Gather all lines in the entries that include the word "GATE".

START Data listing

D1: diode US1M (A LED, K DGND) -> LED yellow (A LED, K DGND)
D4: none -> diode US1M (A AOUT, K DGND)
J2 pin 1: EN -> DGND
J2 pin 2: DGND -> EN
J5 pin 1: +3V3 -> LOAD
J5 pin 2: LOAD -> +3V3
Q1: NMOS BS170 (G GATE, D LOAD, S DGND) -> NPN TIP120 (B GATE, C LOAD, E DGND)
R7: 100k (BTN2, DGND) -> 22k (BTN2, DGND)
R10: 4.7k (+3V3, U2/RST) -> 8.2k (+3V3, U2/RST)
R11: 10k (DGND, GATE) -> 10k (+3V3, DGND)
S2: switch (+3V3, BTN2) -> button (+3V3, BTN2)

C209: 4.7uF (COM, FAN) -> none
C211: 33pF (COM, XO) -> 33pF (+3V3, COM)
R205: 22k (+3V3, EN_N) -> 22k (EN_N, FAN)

END Data listing
START Data listing

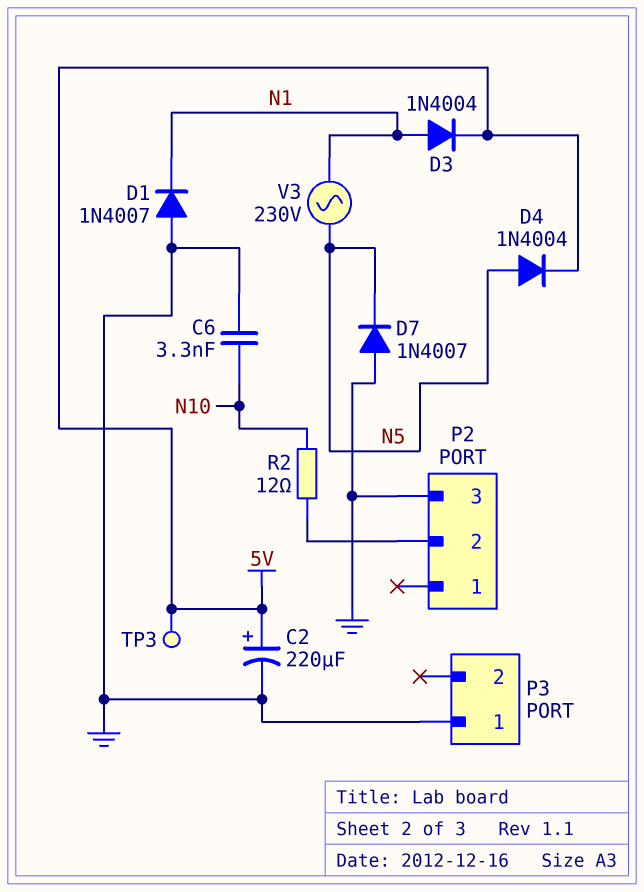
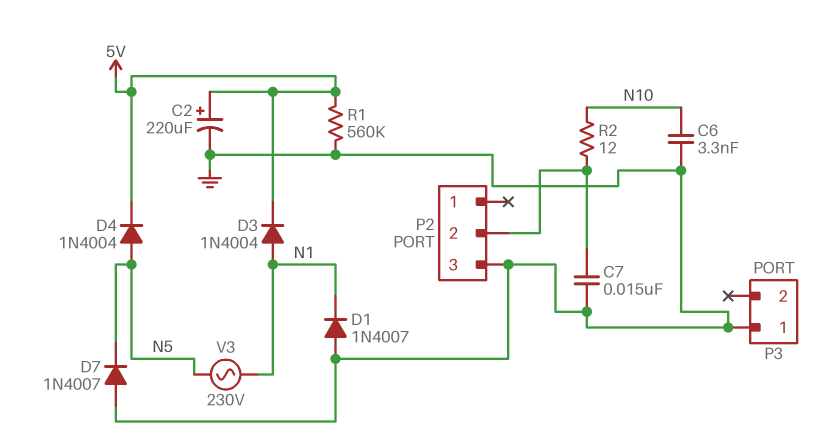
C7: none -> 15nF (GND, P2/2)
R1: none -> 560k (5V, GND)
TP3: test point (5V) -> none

END Data listing
START Data listing

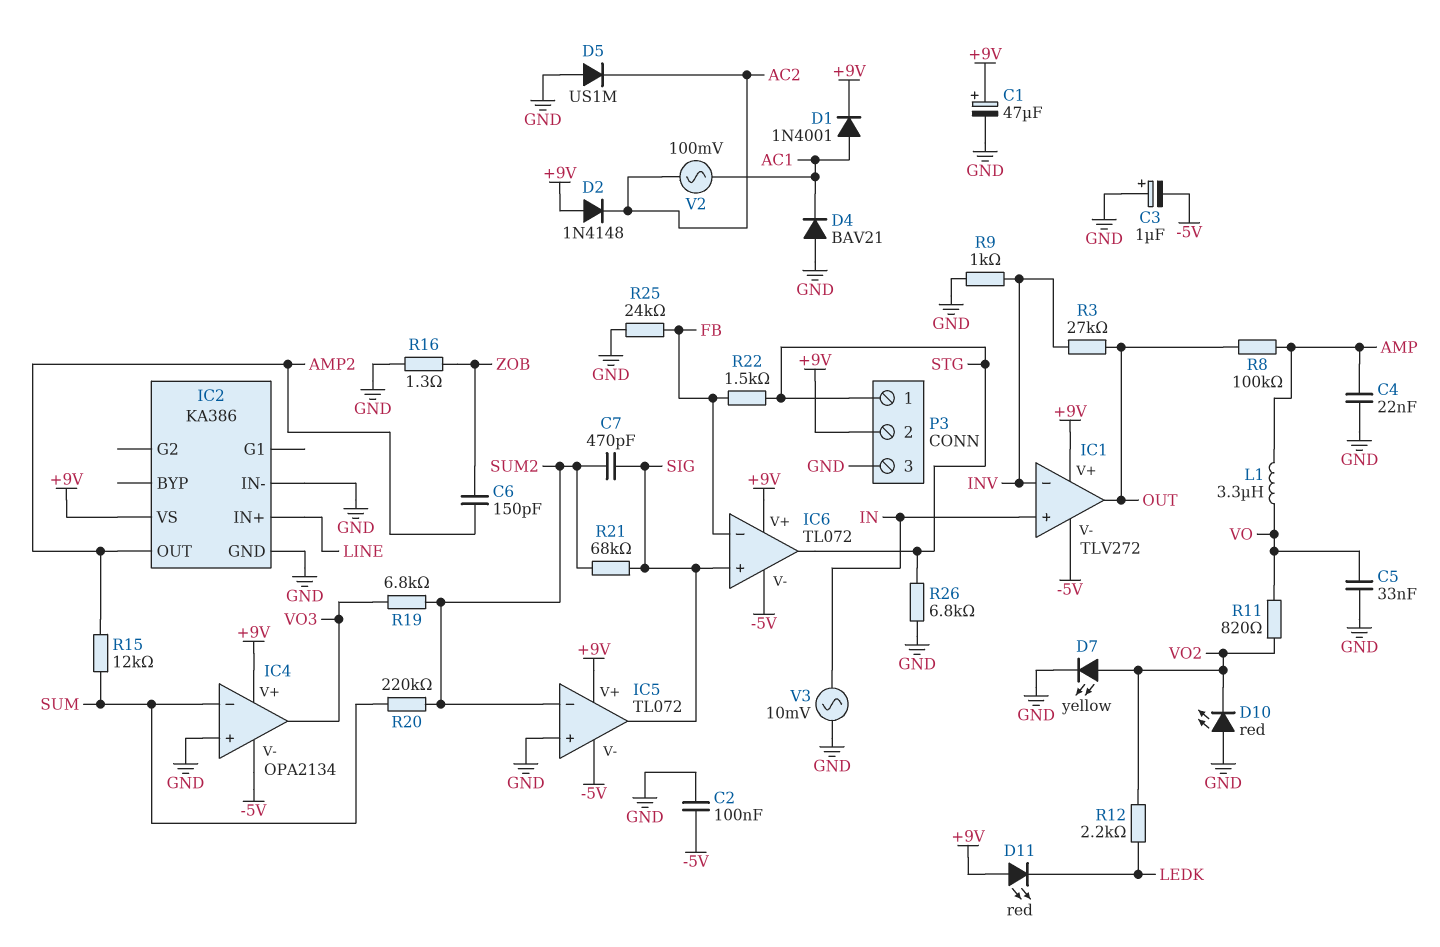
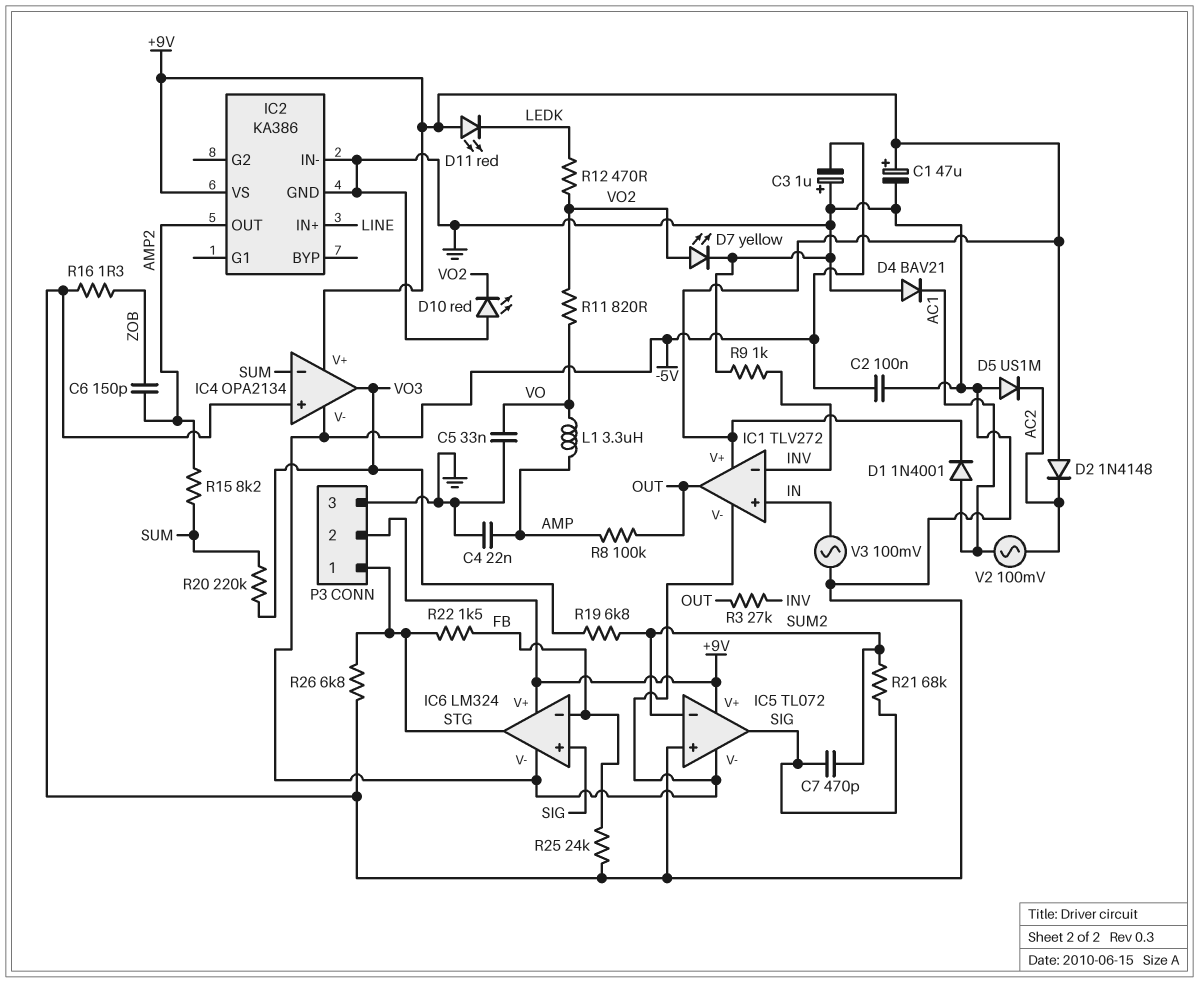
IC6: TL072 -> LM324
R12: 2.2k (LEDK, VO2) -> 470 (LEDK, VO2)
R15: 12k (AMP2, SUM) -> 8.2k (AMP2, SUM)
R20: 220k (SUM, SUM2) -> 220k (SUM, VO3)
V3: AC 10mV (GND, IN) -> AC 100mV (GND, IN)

END Data listing

◆ Written reply
Q1: NMOS BS170 (G GATE, D LOAD, S DGND) -> NPN TIP120 (B GATE, C LOAD, E DGND)
R11: 10k (DGND, GATE) -> 10k (+3V3, DGND)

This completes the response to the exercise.